• _BRIEF_
Identify each line below containing the string "MOSI" and copy it.

[Revision tracking records]
----------

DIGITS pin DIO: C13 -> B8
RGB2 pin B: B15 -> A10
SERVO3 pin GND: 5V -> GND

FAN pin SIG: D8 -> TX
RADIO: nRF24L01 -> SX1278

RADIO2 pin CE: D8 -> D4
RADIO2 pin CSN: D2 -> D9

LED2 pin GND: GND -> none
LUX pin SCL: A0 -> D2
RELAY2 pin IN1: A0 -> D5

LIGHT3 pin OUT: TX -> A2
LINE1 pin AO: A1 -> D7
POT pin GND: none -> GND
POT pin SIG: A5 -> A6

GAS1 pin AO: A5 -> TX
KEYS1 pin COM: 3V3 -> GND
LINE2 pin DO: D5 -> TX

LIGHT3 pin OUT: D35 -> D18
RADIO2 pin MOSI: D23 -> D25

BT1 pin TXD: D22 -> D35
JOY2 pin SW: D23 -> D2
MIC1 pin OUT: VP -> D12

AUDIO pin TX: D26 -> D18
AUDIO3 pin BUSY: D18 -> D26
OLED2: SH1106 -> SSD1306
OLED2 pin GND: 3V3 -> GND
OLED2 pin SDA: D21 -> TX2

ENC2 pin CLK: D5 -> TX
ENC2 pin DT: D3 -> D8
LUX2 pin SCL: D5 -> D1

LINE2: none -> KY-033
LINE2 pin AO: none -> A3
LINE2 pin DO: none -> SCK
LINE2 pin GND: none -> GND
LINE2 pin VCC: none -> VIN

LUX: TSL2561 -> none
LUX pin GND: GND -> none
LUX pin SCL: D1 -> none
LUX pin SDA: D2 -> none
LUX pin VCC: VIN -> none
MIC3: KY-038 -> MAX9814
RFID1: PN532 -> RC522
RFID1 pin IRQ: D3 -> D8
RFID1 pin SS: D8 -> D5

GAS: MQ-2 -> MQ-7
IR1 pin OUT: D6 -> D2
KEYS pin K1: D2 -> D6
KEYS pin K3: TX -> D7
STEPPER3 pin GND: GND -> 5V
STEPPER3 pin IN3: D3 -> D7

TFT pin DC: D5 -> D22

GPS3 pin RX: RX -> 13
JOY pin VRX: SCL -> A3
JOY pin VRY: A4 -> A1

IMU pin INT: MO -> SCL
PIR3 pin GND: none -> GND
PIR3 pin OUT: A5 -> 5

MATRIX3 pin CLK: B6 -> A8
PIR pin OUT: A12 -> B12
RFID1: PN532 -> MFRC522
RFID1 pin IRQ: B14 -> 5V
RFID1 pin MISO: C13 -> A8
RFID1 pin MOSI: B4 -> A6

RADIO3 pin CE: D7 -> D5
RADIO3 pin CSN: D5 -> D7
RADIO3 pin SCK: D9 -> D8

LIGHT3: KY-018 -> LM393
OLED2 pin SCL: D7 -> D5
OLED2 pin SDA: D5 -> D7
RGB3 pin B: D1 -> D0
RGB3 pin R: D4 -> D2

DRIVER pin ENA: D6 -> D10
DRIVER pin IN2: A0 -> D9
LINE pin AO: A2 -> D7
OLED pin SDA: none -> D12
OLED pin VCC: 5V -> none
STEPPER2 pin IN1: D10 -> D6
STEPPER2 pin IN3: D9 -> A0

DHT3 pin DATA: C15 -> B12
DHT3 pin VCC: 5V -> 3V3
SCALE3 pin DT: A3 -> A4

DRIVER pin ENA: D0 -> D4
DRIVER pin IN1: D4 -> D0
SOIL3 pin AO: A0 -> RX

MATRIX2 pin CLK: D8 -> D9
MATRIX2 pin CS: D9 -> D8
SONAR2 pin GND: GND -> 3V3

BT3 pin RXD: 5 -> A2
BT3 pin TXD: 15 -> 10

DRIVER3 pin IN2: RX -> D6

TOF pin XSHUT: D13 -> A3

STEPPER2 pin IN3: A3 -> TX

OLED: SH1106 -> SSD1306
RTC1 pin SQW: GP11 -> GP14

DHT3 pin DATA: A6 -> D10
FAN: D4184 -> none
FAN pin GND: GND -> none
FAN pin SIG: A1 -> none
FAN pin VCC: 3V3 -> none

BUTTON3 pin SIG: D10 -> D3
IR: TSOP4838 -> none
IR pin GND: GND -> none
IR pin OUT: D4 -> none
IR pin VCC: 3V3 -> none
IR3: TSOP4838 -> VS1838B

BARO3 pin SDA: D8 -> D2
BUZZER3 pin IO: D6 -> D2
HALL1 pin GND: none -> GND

----------

• _OUTPUT OF THE EXERCISE_
RADIO2 pin MOSI: D23 -> D25
RFID1 pin MOSI: B4 -> A6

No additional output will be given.